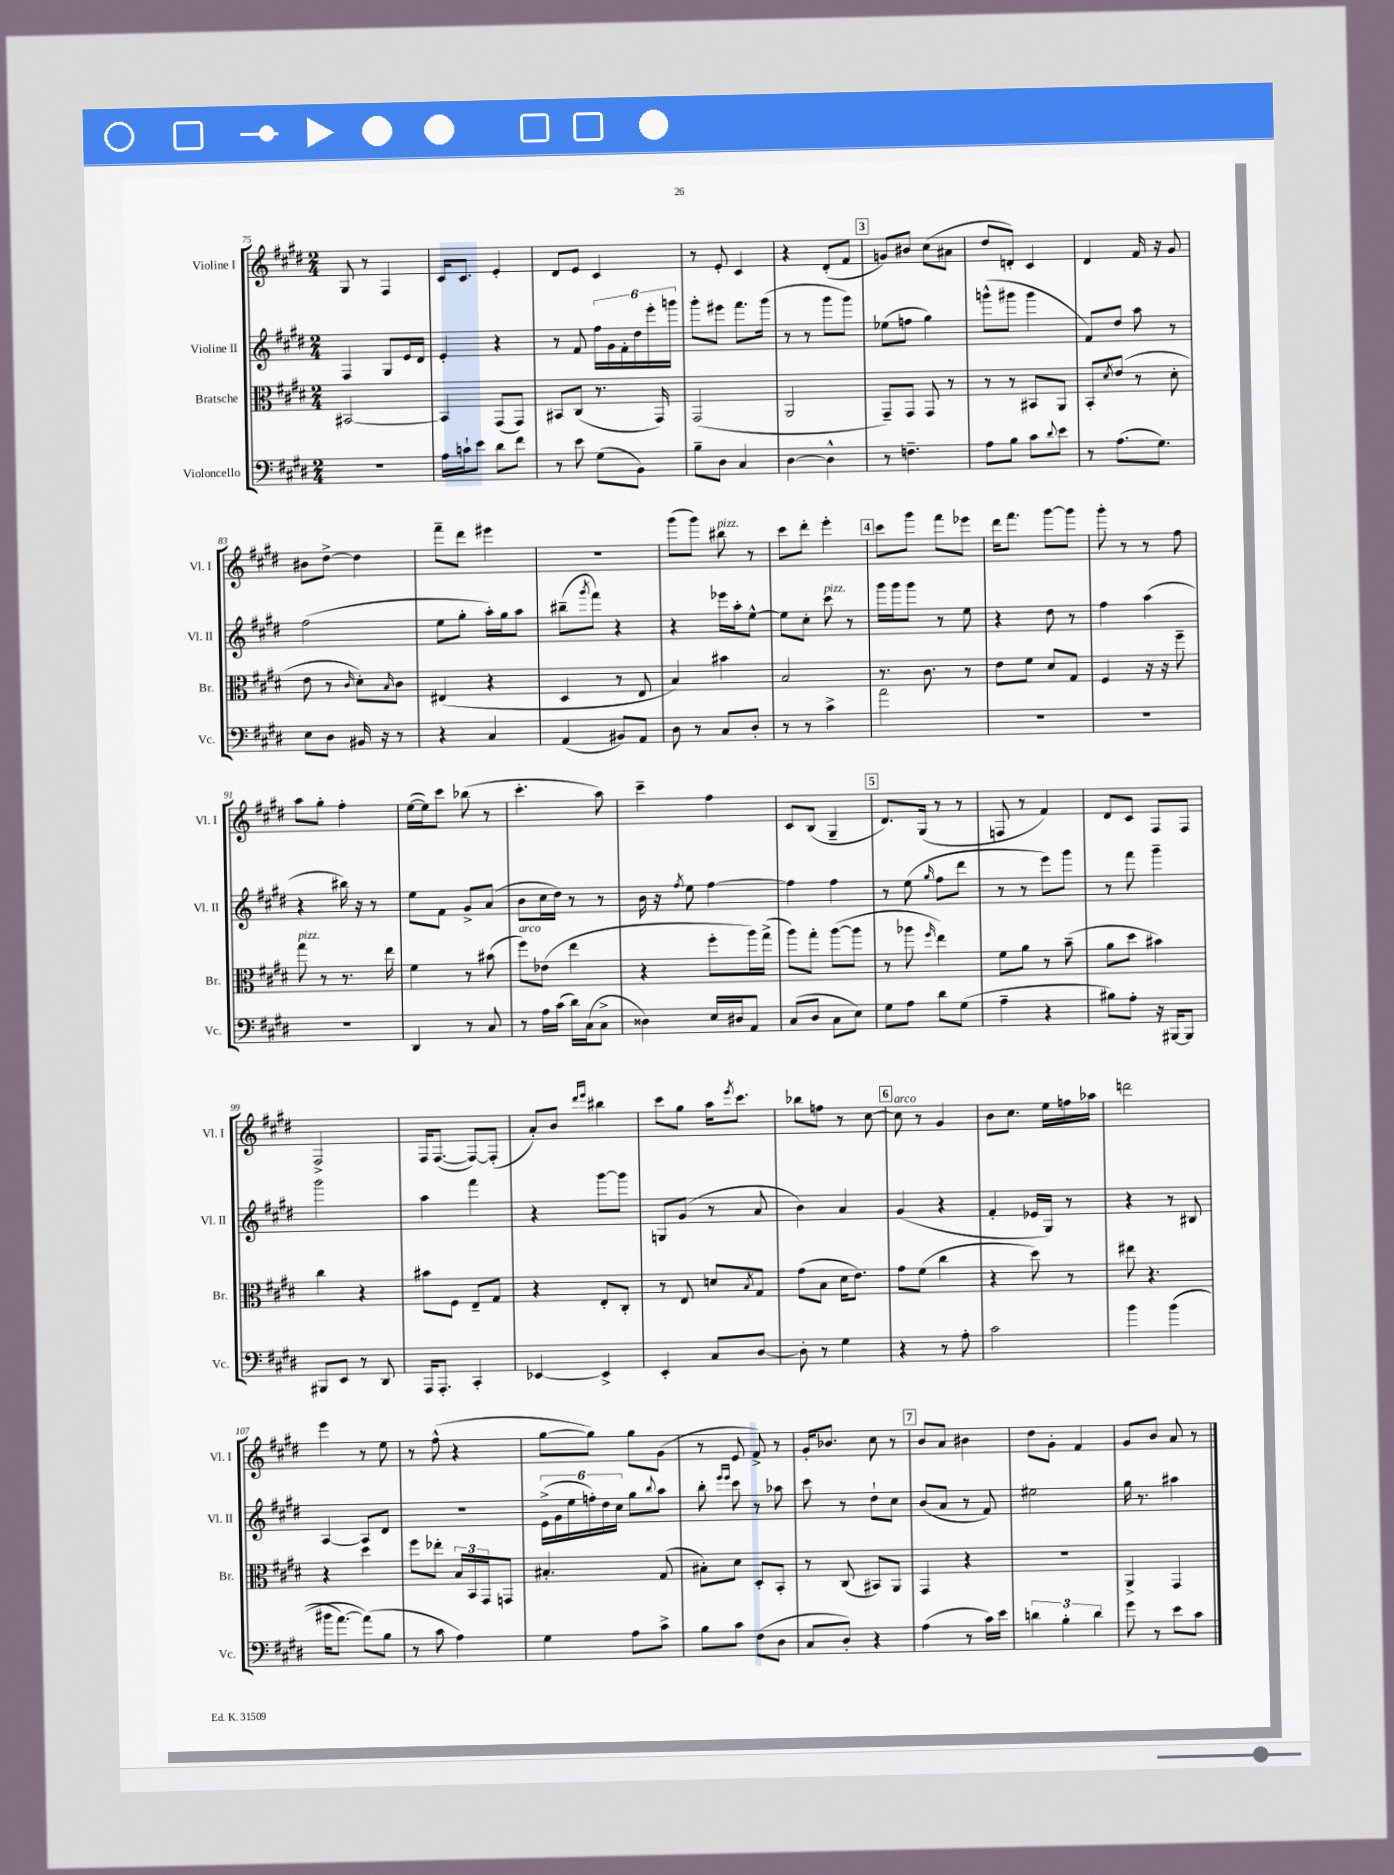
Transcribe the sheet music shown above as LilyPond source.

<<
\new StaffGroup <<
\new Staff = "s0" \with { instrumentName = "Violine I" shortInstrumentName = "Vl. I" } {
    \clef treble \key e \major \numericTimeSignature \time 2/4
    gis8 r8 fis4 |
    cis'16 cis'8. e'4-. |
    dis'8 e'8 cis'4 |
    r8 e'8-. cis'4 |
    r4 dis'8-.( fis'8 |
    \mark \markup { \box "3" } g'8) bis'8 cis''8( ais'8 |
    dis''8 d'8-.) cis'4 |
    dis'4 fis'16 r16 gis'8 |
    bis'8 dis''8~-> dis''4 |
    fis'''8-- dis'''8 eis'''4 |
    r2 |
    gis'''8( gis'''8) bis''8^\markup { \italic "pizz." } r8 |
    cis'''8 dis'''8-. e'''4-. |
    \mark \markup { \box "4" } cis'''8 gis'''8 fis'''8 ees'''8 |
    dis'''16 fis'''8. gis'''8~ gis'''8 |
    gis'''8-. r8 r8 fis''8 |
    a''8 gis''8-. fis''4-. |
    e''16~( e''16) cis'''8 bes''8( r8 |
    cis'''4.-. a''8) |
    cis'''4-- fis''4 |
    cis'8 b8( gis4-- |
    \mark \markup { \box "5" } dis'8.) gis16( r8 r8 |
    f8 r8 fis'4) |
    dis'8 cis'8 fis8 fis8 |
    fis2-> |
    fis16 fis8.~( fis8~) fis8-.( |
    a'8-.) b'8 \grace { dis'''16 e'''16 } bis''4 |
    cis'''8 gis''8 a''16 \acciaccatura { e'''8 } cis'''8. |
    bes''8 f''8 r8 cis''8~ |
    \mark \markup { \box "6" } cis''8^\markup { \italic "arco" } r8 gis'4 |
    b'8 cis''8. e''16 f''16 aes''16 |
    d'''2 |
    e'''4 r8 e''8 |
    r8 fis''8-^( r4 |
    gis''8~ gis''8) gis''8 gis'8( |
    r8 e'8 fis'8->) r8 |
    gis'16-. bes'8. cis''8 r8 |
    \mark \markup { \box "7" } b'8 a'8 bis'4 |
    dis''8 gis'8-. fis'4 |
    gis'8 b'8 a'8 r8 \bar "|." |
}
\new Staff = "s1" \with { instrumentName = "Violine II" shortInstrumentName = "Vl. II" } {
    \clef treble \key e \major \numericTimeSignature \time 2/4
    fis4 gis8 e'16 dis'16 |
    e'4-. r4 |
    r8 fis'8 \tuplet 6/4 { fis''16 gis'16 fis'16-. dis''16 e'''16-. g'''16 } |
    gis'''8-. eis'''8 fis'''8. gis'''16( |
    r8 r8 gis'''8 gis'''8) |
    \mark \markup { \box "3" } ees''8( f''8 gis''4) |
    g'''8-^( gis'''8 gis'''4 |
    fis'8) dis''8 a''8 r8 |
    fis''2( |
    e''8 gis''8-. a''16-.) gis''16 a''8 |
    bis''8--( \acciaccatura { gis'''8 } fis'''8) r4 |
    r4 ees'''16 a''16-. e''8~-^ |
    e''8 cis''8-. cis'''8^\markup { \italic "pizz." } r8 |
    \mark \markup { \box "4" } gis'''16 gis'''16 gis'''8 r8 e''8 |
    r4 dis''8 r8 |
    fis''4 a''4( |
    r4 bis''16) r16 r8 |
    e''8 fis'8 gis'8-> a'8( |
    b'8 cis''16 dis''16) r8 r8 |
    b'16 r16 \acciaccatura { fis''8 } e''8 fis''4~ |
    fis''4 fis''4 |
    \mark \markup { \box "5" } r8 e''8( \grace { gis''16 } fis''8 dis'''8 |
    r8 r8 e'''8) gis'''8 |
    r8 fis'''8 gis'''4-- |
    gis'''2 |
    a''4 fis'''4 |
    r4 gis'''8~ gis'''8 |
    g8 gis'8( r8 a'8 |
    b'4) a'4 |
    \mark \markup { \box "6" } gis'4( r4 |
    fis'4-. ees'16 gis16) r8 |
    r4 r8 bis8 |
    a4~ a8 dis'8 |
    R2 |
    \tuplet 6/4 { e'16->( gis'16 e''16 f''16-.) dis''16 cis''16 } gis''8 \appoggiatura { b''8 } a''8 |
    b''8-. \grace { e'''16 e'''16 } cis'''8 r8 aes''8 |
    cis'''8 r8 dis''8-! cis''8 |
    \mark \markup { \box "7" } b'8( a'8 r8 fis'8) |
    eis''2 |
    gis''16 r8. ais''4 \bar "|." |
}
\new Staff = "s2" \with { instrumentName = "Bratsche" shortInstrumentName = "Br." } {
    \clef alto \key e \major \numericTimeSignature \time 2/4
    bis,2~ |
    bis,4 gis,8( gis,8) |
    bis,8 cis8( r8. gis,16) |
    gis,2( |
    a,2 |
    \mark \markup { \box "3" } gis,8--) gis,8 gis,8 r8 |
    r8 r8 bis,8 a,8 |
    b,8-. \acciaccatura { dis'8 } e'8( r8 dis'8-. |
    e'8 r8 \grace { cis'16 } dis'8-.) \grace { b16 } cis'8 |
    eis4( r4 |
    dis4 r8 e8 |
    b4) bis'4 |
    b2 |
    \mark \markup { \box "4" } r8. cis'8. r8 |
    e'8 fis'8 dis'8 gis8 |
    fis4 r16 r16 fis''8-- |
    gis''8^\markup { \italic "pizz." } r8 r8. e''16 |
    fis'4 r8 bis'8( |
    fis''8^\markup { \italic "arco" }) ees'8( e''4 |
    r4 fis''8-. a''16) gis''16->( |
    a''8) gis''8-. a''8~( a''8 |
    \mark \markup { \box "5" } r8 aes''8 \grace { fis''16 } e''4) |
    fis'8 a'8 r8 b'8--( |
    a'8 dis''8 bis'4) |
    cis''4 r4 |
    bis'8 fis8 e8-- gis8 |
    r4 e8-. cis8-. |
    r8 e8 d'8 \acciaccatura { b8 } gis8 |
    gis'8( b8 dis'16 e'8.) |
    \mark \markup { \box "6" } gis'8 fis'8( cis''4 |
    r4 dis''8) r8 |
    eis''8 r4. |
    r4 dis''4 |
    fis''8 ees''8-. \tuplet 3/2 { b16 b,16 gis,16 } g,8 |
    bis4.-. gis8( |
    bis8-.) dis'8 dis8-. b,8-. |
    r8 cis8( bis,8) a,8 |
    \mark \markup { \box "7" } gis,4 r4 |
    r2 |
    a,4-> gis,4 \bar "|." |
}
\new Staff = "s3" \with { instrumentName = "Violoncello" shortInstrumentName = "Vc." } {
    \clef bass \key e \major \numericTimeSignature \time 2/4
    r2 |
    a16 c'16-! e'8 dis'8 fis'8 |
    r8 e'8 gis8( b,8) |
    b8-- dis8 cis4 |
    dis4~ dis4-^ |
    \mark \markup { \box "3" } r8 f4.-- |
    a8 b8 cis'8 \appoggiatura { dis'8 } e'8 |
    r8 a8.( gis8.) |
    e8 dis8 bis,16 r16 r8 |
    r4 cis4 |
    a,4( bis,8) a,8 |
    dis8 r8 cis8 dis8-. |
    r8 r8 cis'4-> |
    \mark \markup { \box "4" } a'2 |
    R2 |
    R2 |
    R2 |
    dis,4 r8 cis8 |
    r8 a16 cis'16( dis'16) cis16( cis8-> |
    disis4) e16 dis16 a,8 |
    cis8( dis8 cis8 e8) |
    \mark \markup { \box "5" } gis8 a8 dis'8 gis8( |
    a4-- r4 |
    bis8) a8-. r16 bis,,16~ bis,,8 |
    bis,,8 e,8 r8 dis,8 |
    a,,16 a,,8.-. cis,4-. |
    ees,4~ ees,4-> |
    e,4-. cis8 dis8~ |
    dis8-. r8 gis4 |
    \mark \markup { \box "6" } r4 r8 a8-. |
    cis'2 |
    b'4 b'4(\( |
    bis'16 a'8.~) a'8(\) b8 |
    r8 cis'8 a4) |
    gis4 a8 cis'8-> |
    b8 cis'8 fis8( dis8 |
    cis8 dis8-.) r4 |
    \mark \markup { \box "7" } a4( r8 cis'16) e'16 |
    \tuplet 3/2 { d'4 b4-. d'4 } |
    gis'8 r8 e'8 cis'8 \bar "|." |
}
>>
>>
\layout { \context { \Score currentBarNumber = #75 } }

===

→ Set task:
Count the lines of the material above that contain the string "pizz", and reply with the number alone.

→ Task output:
3